--- LISTED RECORDS Enclosed Below ---

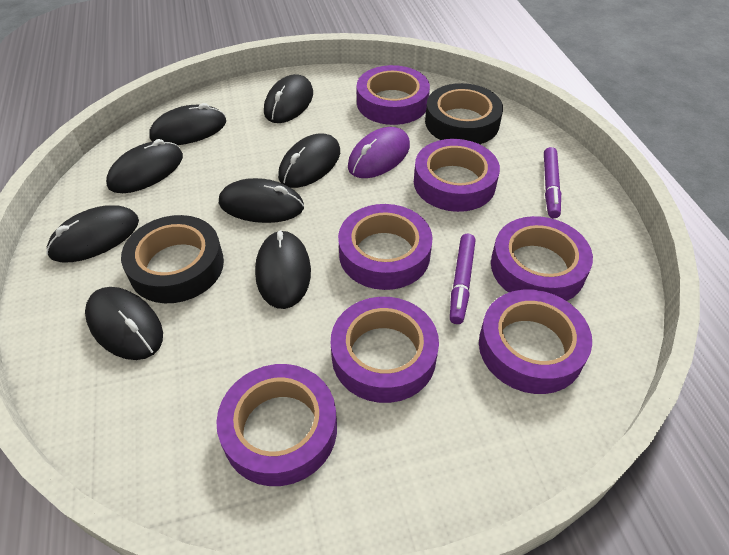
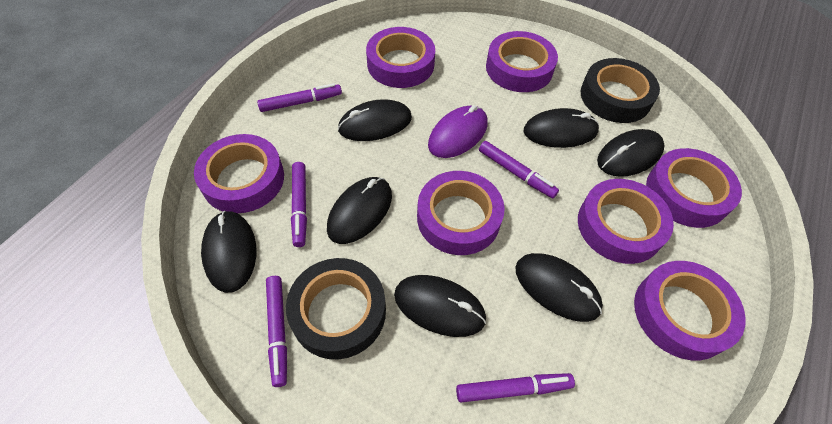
black mouse: [46,206,139,262] [85,287,163,360] [106,139,183,193] [149,103,226,145] [219,178,304,223] [255,230,311,309] [264,74,313,123] [278,134,340,188] = 8 -> [201,211,256,293] [327,177,392,244] [338,99,412,141] [394,275,486,337] [515,253,603,322] [524,108,599,148] [597,129,665,177] = 7
purple marker: [450,234,476,324] [544,147,561,218] = 2 -> [257,83,342,112] [266,276,287,387] [291,162,307,247] [456,373,575,402] [479,141,559,198] = 5

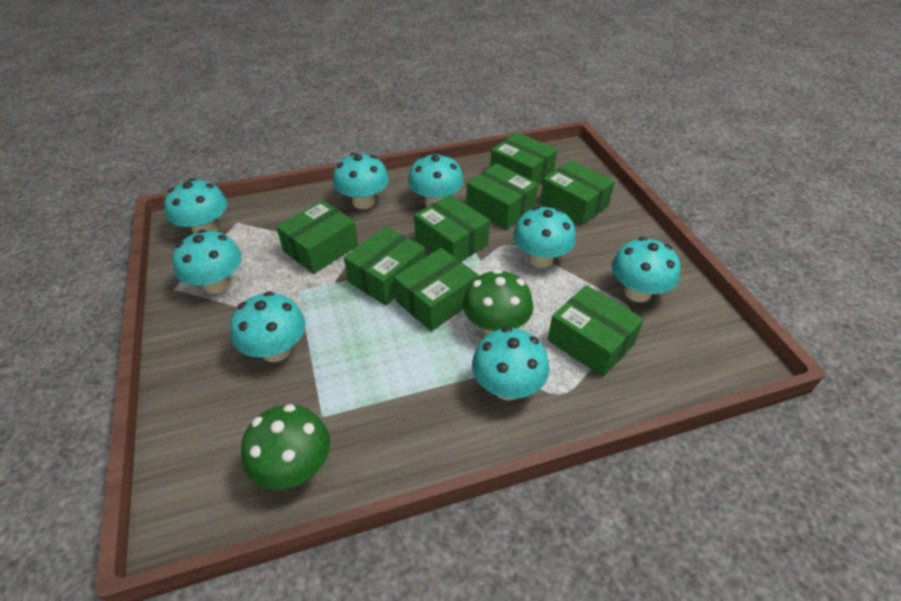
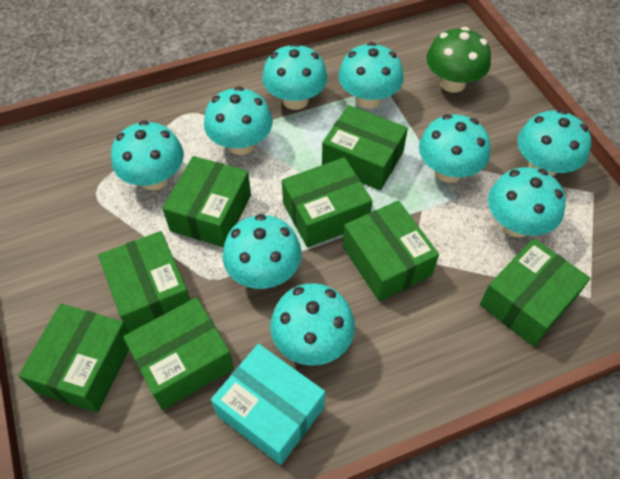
green mushroom: [241,404,330,490] [463,269,533,335] = 2 -> [426,27,491,93] = 1
turquoise box: none = 0 -> [211,344,325,465] = 1
turquoise mushroom: [164,178,227,234] [172,229,242,294] [230,291,306,362] [333,153,389,209] [408,154,464,207] [472,327,549,401] [513,206,576,268] [612,237,680,302] = 8 -> [111,120,184,190] [204,86,273,155] [222,214,301,289] [262,43,327,110] [270,283,355,366] [338,42,404,109] [419,114,490,182] [488,167,566,237] [518,109,591,176] = 9

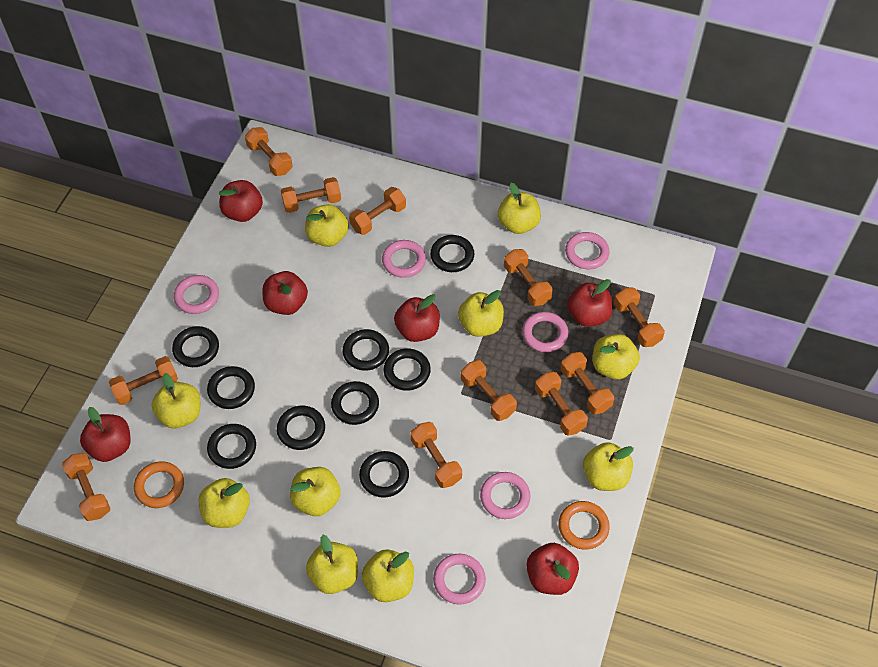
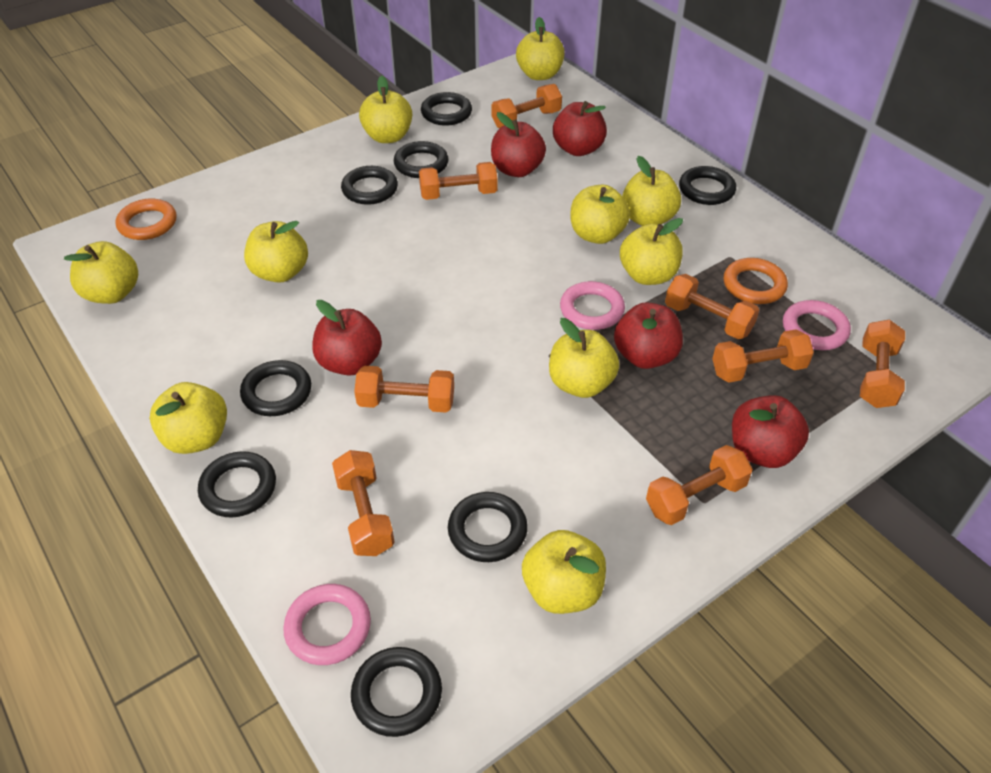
black ring: [172,326,219,367] [207,366,255,409] [207,424,256,469] [277,406,325,450] [331,381,379,425] [343,329,389,371] [359,451,409,498] [384,349,431,391] [430,235,475,272] = 9 -> [198,451,276,517] [240,360,311,416] [341,166,398,205] [351,647,442,737] [394,141,448,178] [421,92,472,126] [448,492,528,562] [679,166,736,205] = 8
orange dumbbell: [62,453,111,521] [109,356,178,405] [245,127,292,176] [281,177,341,213] [349,187,406,235] [411,422,462,488] [461,360,517,421] [504,249,553,306] [535,372,588,436] [561,352,614,415] [614,288,665,347] = 11 -> [332,450,395,556] [354,366,454,413] [419,162,498,200] [492,84,562,129] [646,445,753,525] [665,274,759,339] [712,329,814,383] [860,320,905,408] = 8
pink ring: [174,275,219,314] [382,240,426,278] [433,554,486,604] [480,472,531,519] [522,312,568,352] [565,232,610,269] = 6 -> [283,584,371,665] [560,281,625,330] [783,300,851,350] = 3
red apple: [80,407,131,462] [219,180,263,222] [263,271,308,315] [394,294,440,342] [527,543,579,595] [567,279,613,327] = 6 -> [312,300,382,376] [491,112,546,177] [553,101,607,156] [614,302,683,369] [732,395,809,468] = 5

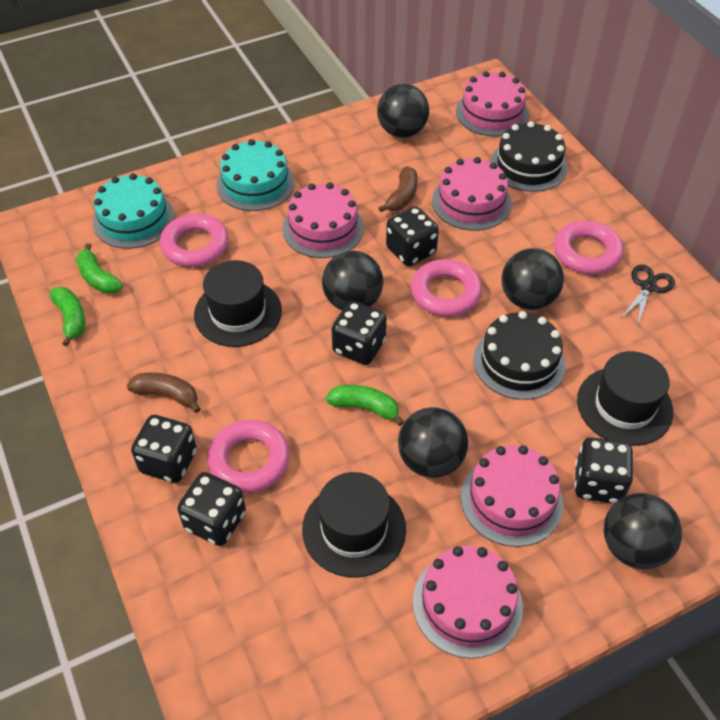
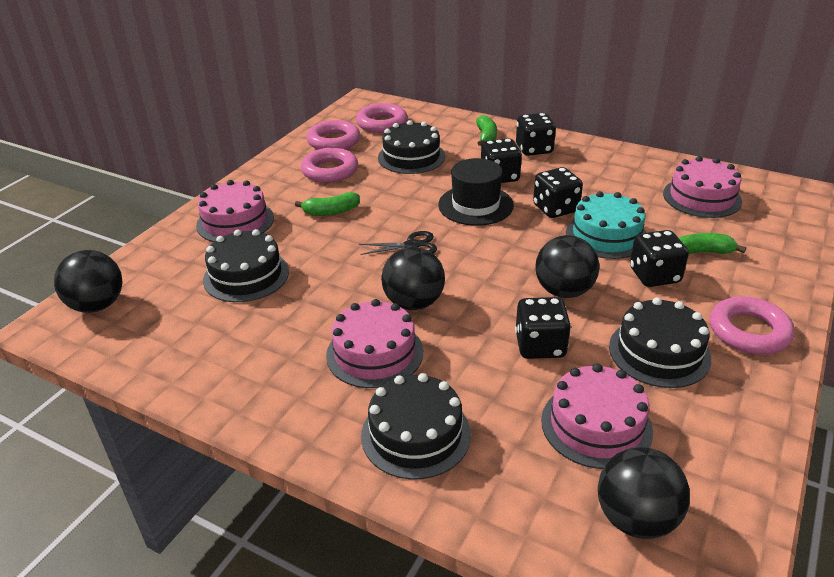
black ball: [322,251,384,310] [377,84,429,138] [398,407,468,478] [502,248,564,310] [604,493,682,569] = 5 -> [54,250,123,313] [381,247,445,310] [535,235,600,298] [598,447,690,539] = 4
black cake: [473,311,566,400] [491,121,568,192] = 2 -> [203,229,289,302] [361,373,471,479] [378,120,445,174] [609,297,711,388] = 4
black hat: [194,260,282,347] [302,472,406,577] [577,351,673,446] = 3 -> [438,158,514,226] = 1
brown banana: [127,372,200,413] [378,166,417,212] = 2 -> none = 0
pink cake: [283,183,364,258] [413,546,523,659] [432,157,512,230] [456,71,529,137] [461,445,563,547] = 5 -> [196,180,274,242] [326,299,423,388] [541,364,653,469] [663,156,742,218] = 4
turquoise cake: [93,173,175,249] [216,139,295,211] = 2 -> [566,191,647,259] = 1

--- End of Enclosed LISTED RECORDS ---

**ASSIGNMENT**
Write only the number of lines in the entries where the string "pink" occurs.

**TASK ANSWER**
2